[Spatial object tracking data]
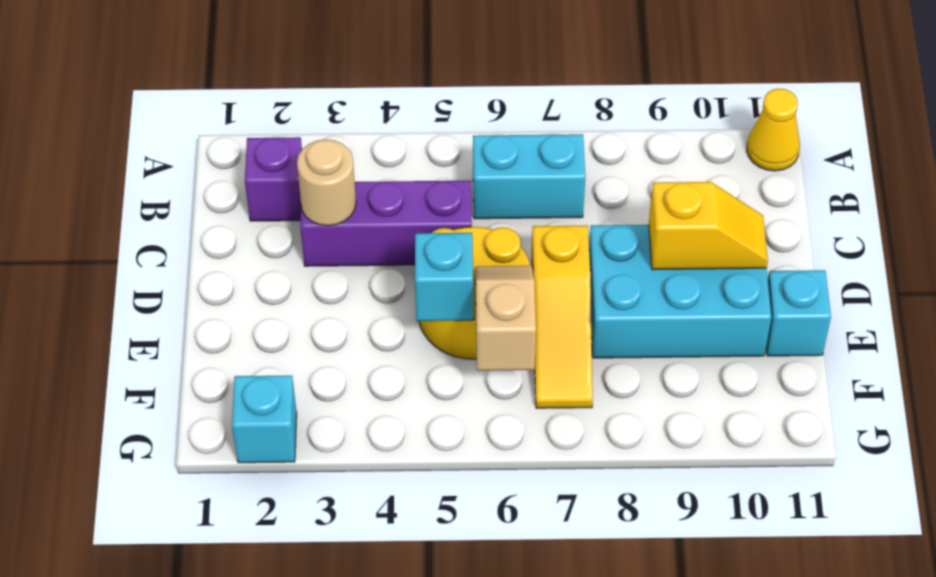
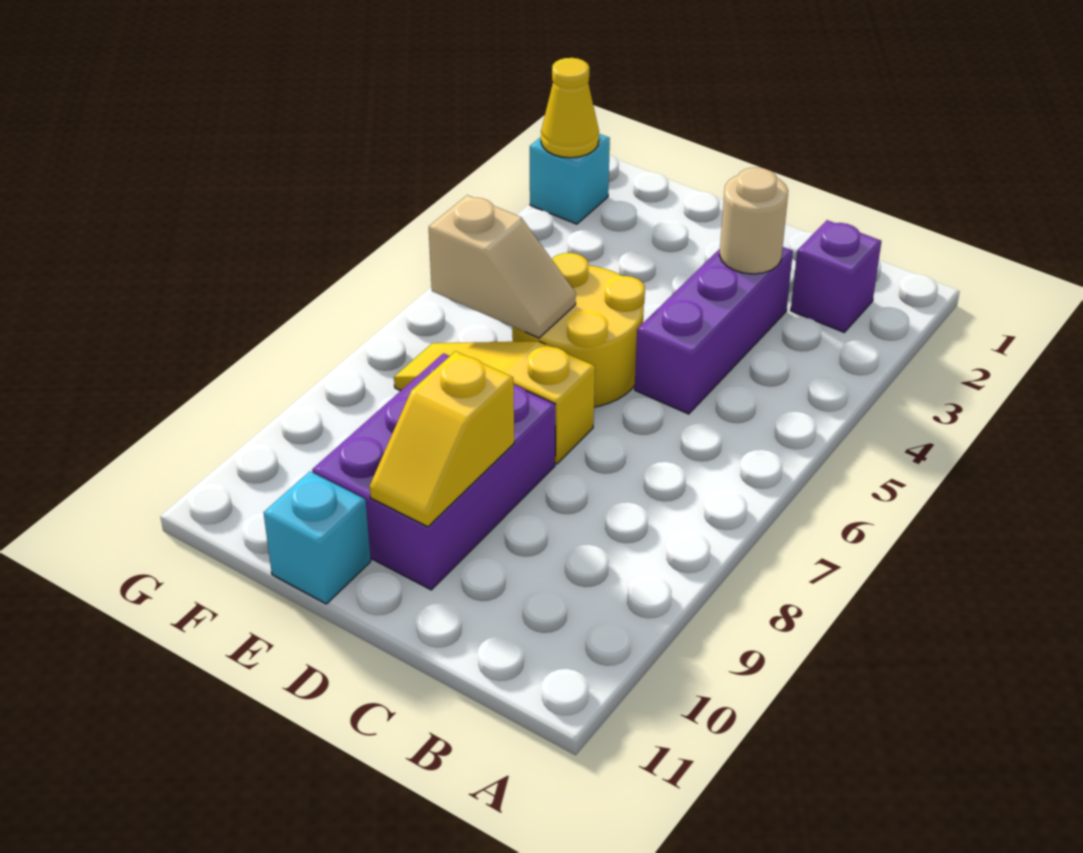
yellow cone A11 level 1 -> yellow cone G2 level 2
cyan brick B6:B7 level 1 -> none
cyan brick D8:E10 level 1 -> purple brick D8:E10 level 1
cyan brick E5 level 2 -> none

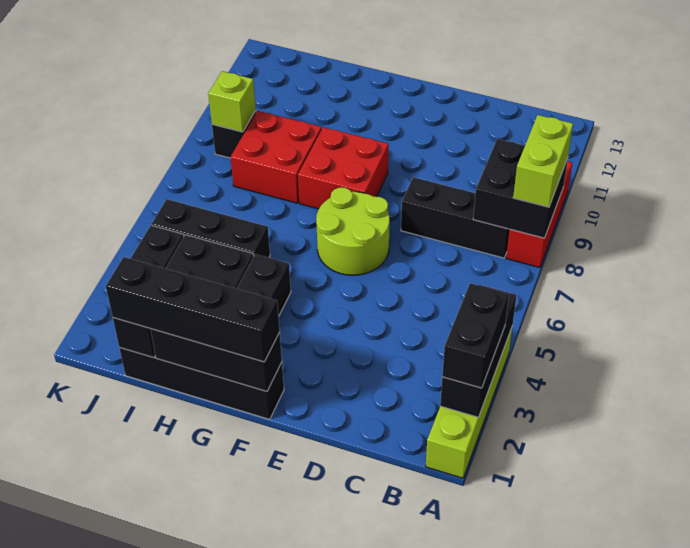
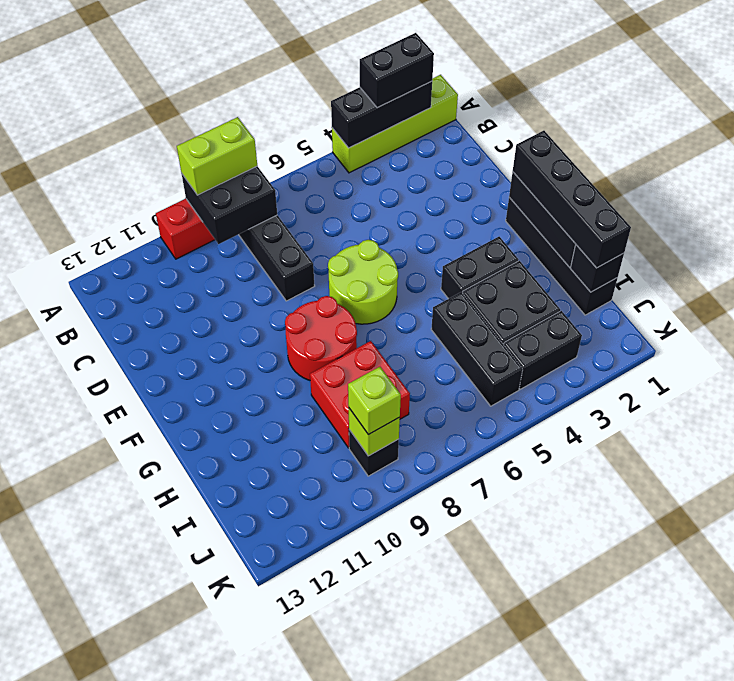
red brick F8:G9 level 1 -> red round brick F8:G9 level 1
none -> lime brick J9 level 3

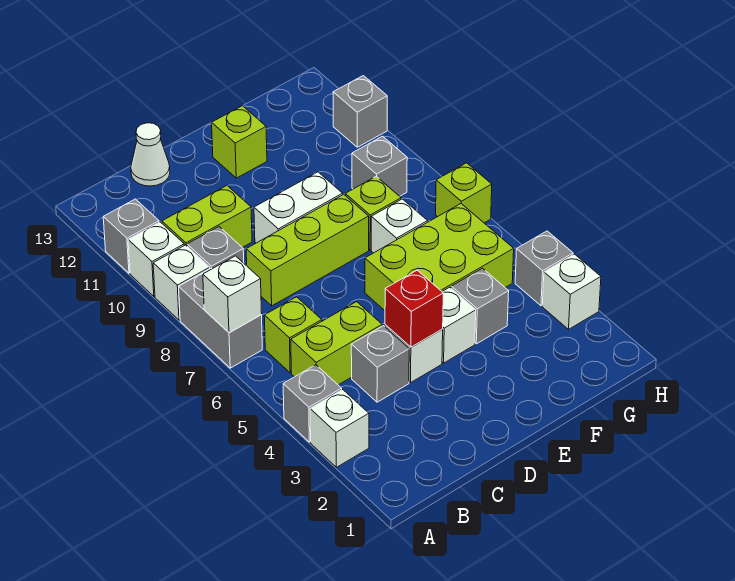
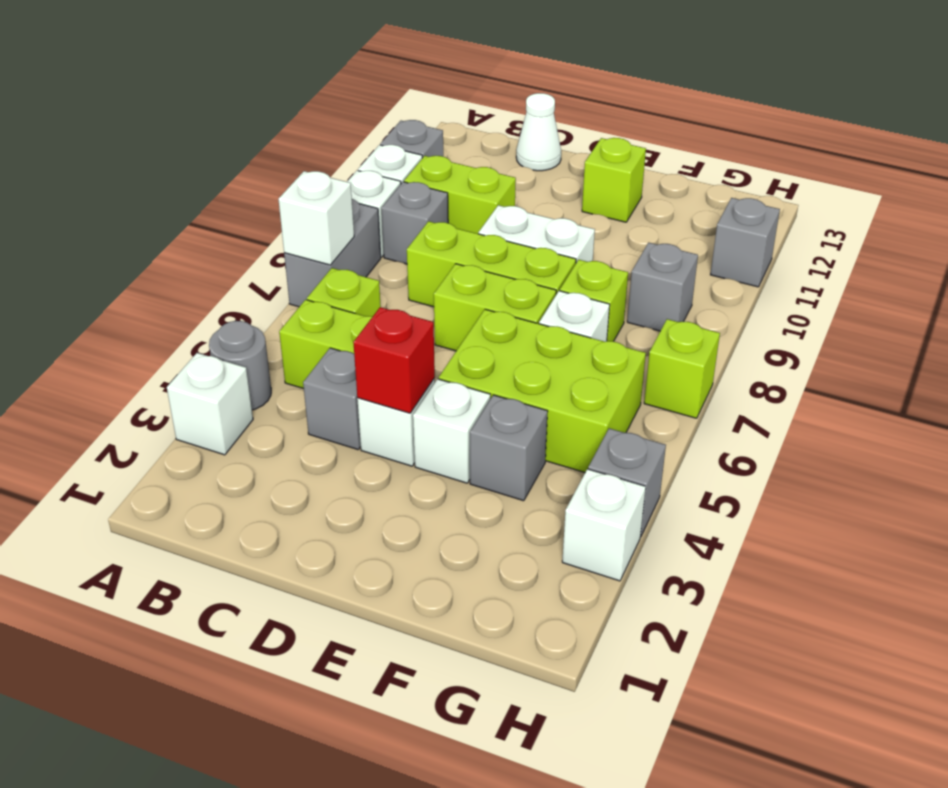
grey brick A4 level 1 -> grey round brick A4 level 1
none -> lime brick D7:E7 level 1

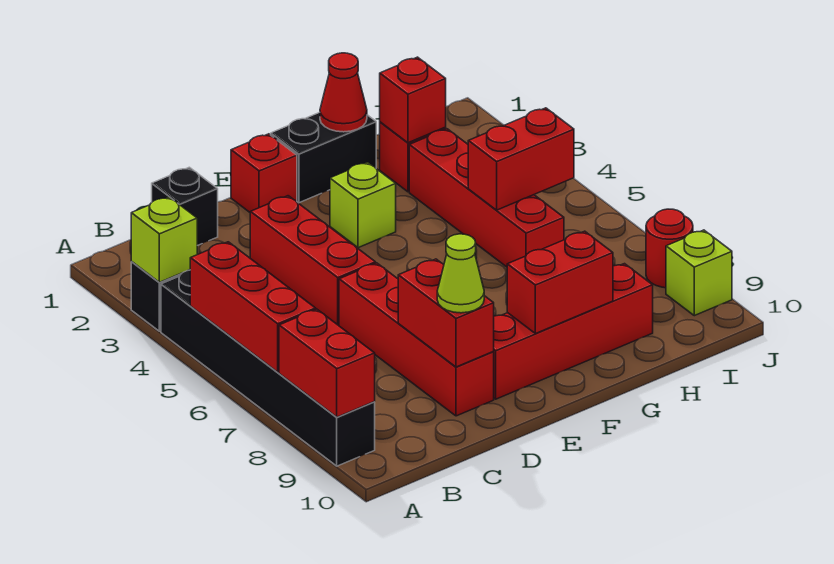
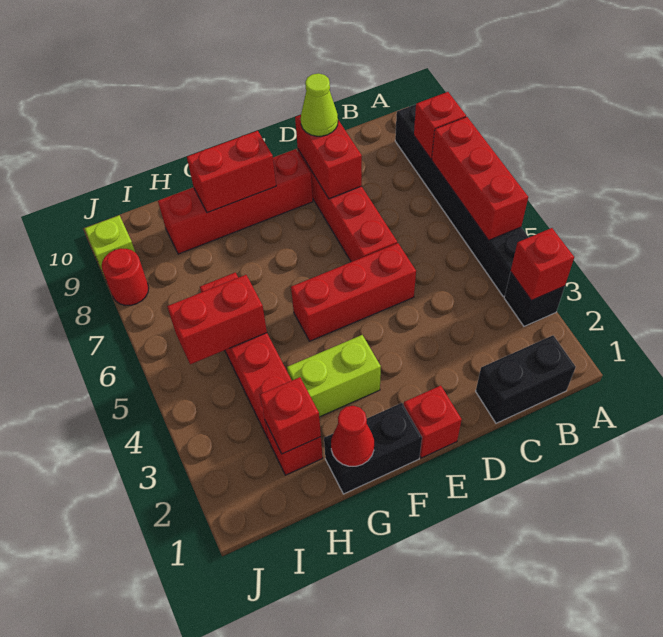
lime brick A3 level 2 -> red brick A3 level 2
red brick A8:A9 level 2 -> red brick A8 level 2
black brick C1 level 1 -> black brick B1:C1 level 1
red brick D3:D5 level 1 -> red brick D5:F5 level 1
lime brick F3 level 1 -> lime brick F3:G3 level 1

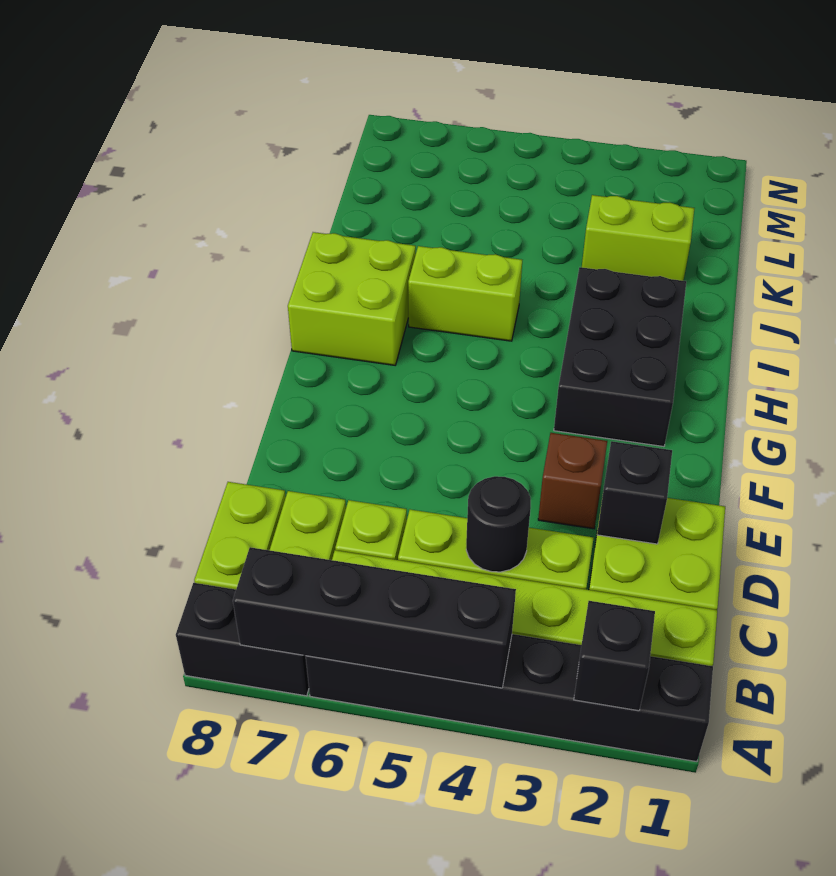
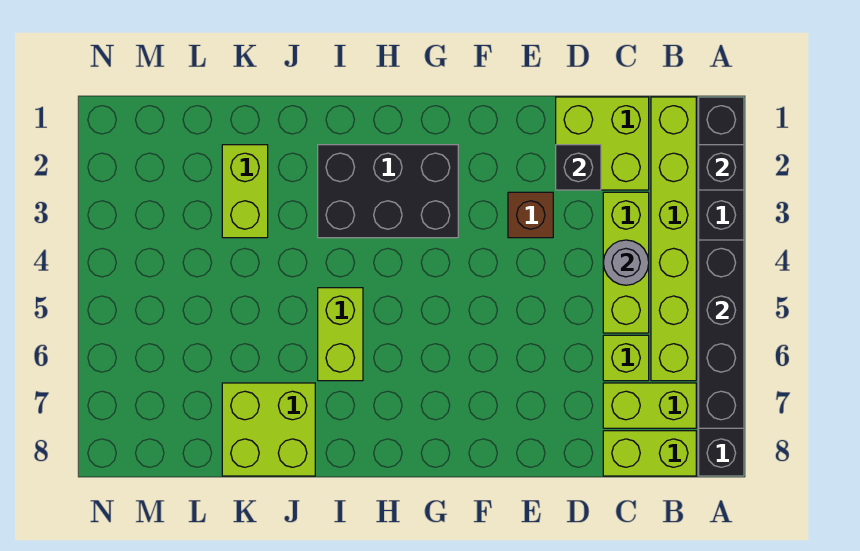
black round brick C4 level 2 -> grey round brick C4 level 2
lime brick H7:I8 level 1 -> lime brick J7:K8 level 1

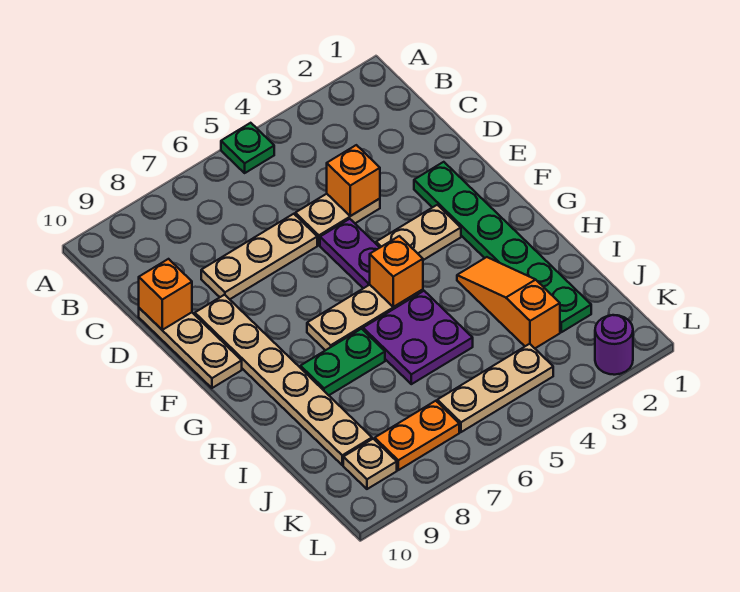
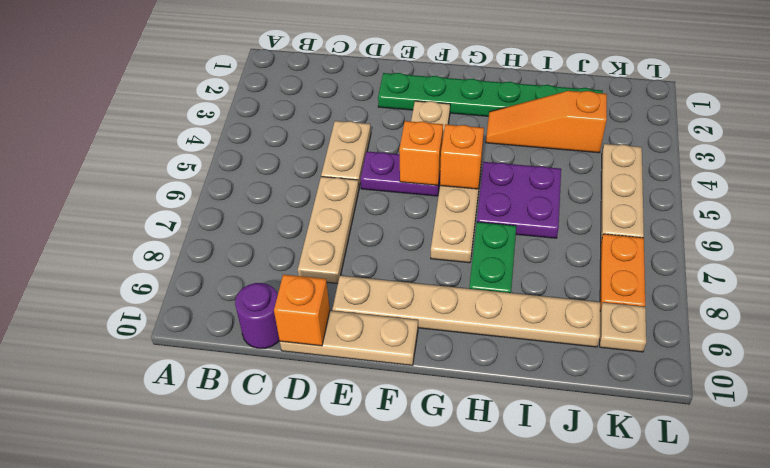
green plate A5 level 1 -> none
orange brick D4 level 2 -> orange brick F5 level 2
purple round brick L2 level 1 -> purple round brick C10 level 1

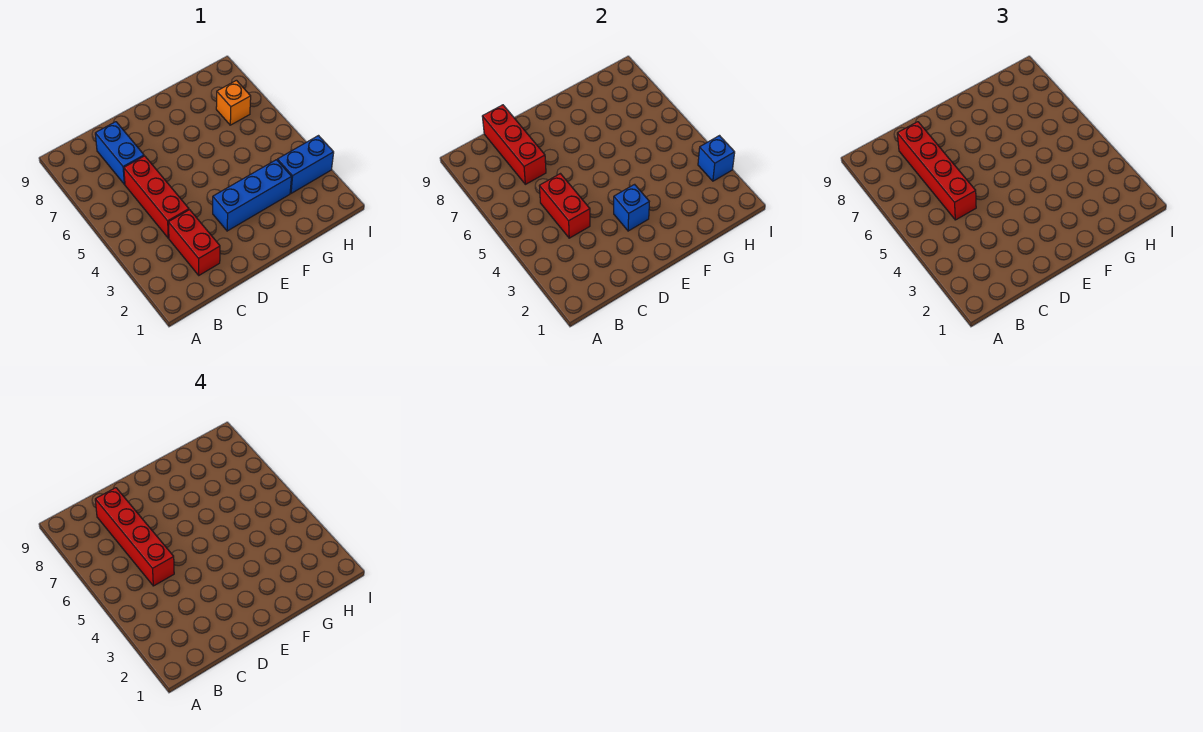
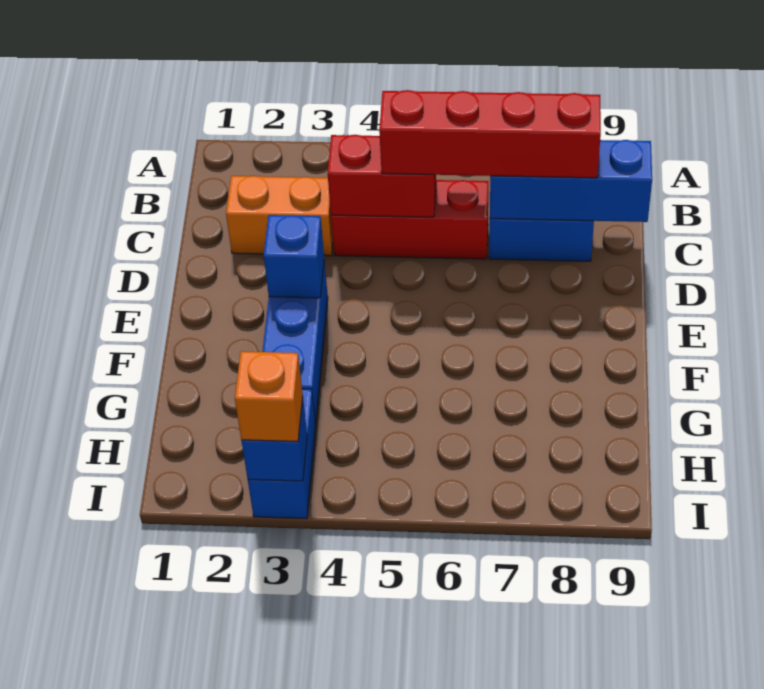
red brick C2:C3 level 1 -> orange brick C2:C3 level 1
red brick C5:C8 level 4 -> none
red brick C7:C9 level 2 -> blue brick C7:C9 level 2
orange brick H7 level 1 -> orange brick I3 level 3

Work required: Return every line above in which the string "round" occurs.

Result below:
red brick F8:G9 level 1 -> red round brick F8:G9 level 1
grey brick A4 level 1 -> grey round brick A4 level 1
black round brick C4 level 2 -> grey round brick C4 level 2
purple round brick L2 level 1 -> purple round brick C10 level 1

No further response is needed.